#### WRITTEN TASK:
Could you quote, exactly as they stand, the lines running from the one with "yellow 1x1 cone" to the final line of the material?
=-=-=
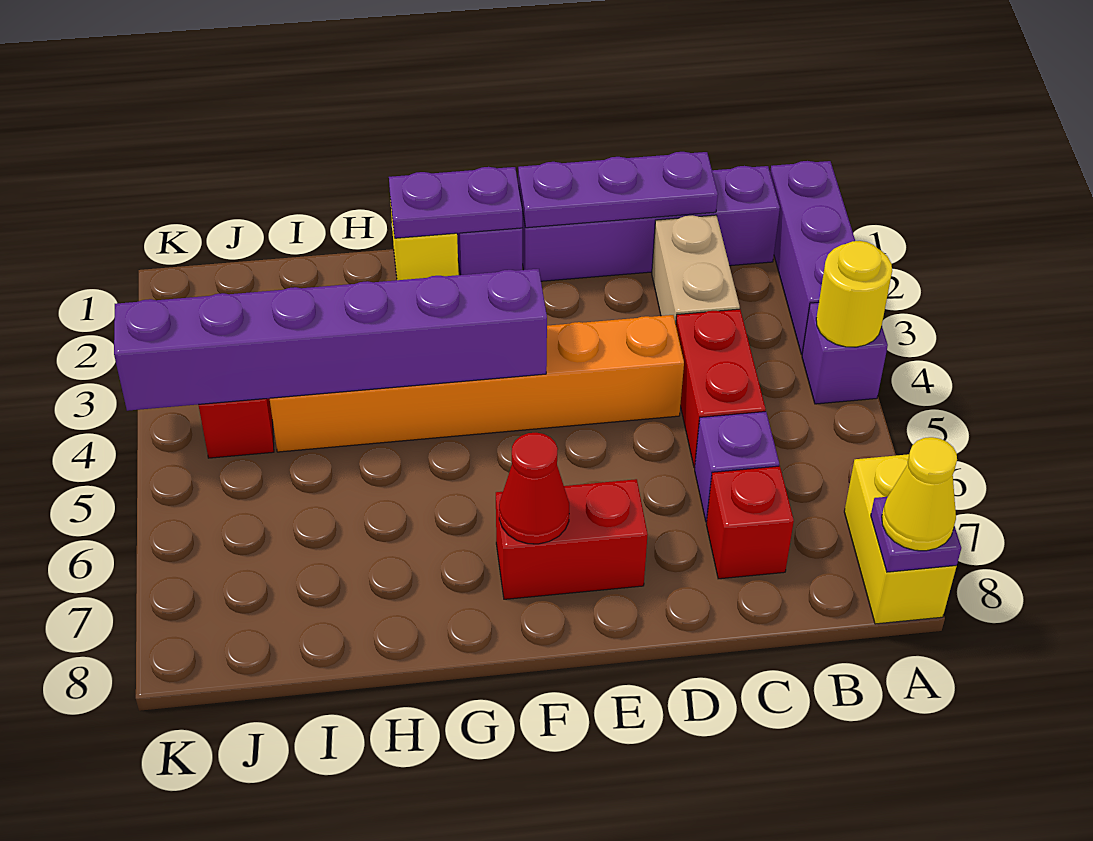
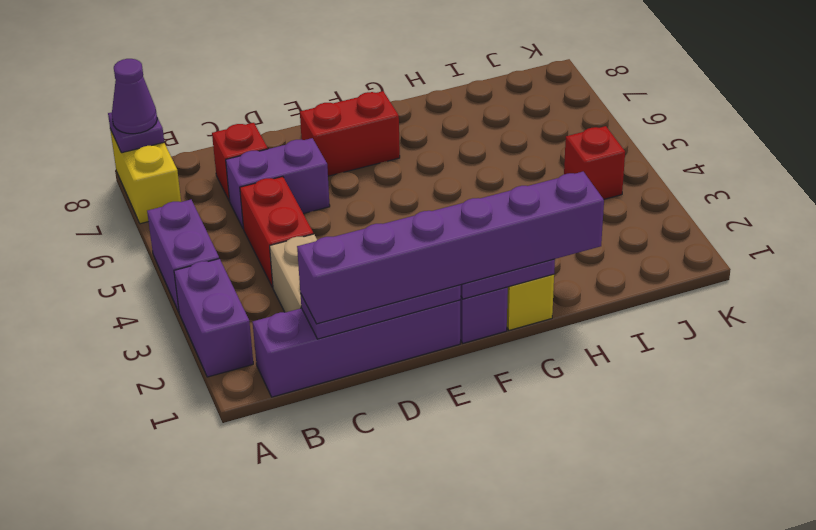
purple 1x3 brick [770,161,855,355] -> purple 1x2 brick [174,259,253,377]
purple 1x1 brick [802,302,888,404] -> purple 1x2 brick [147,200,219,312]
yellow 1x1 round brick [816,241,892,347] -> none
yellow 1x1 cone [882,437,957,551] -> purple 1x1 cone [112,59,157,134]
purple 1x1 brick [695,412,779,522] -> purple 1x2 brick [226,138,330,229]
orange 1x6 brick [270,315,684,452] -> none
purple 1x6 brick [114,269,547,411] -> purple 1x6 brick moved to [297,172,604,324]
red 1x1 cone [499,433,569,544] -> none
=-=-=
#### RESPONSE TO THIS TASK:
yellow 1x1 cone [882,437,957,551] -> purple 1x1 cone [112,59,157,134]
purple 1x1 brick [695,412,779,522] -> purple 1x2 brick [226,138,330,229]
orange 1x6 brick [270,315,684,452] -> none
purple 1x6 brick [114,269,547,411] -> purple 1x6 brick moved to [297,172,604,324]
red 1x1 cone [499,433,569,544] -> none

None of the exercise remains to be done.